What the task asks: Print verbatim the lines of the entries from the one containing "(653, 248) = (243, 347): brown" to the last, inclusive, and no others.
Segment Start: Dataset records
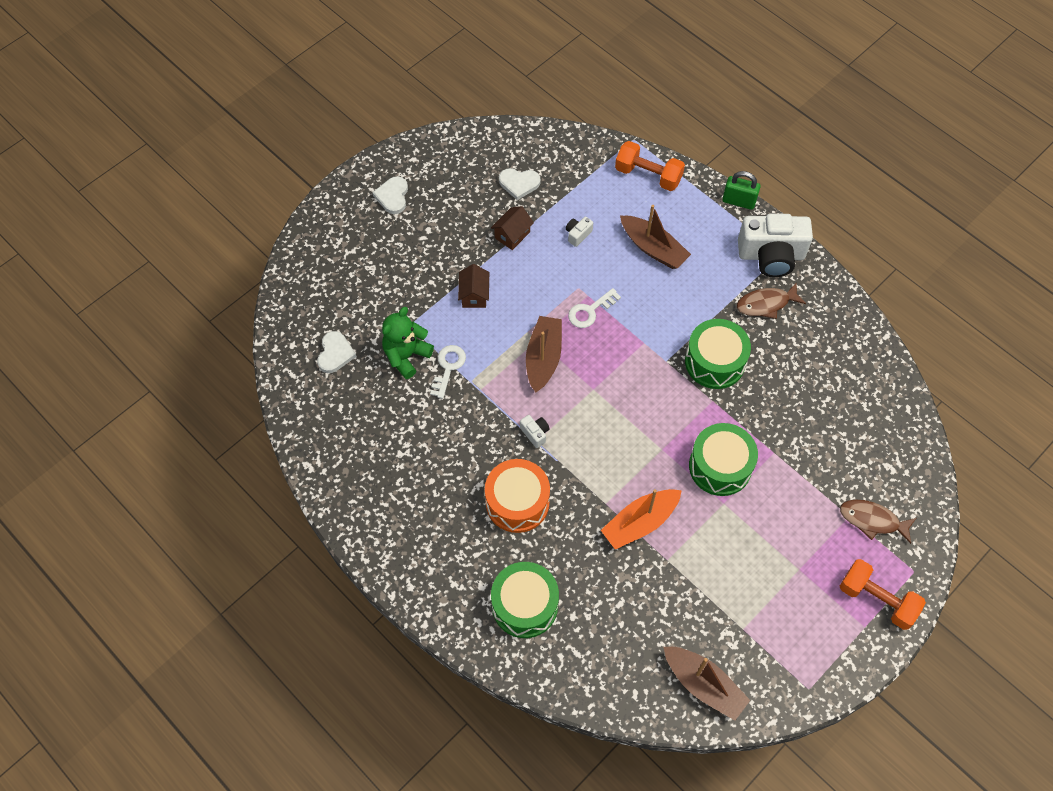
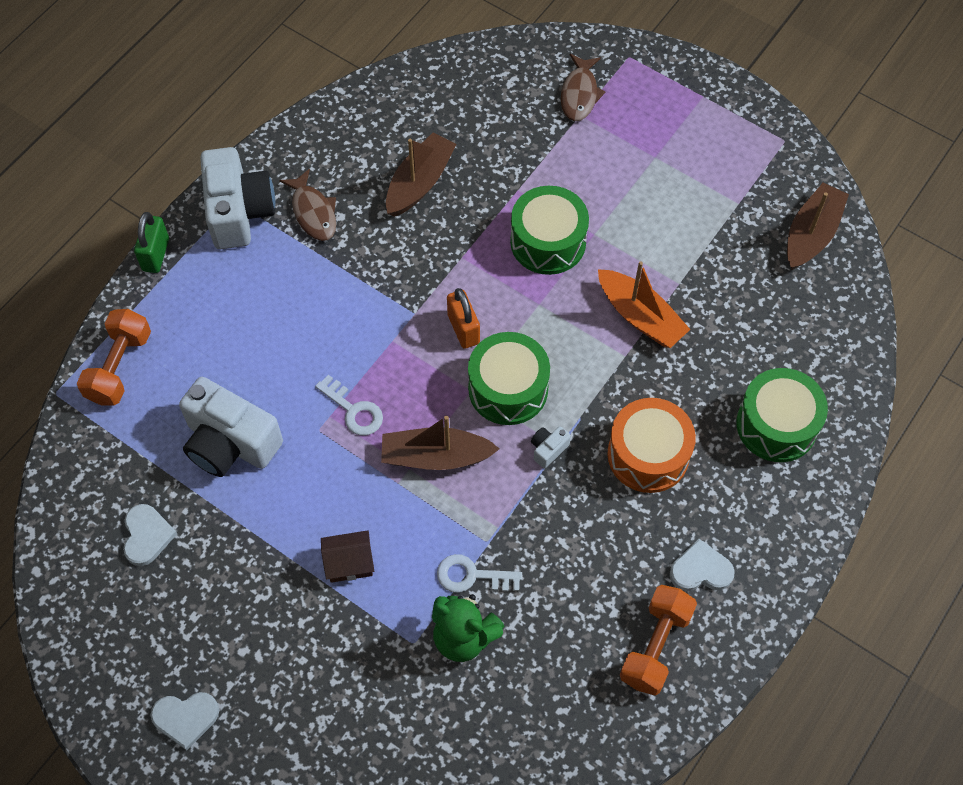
camera: 100 degrees left, 0 degrees up
(335, 353) = (478, 739): white heart -> white heart (700, 570)
(512, 235) = (240, 529): brown house -> none
(578, 234) = (230, 443): white camera -> white camera, size x2.43
(647, 392) = (463, 329): none -> orange padlock
(653, 248) = (243, 347): brown boat -> brown boat (420, 182)
(715, 362) = (406, 260): green drum -> green drum (508, 388)
(877, 599) = (669, 87): orange dumbbell -> orange dumbbell (655, 646)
Segment End: Dataset records
Result of the task:
(653, 248) = (243, 347): brown boat -> brown boat (420, 182)
(715, 362) = (406, 260): green drum -> green drum (508, 388)
(877, 599) = (669, 87): orange dumbbell -> orange dumbbell (655, 646)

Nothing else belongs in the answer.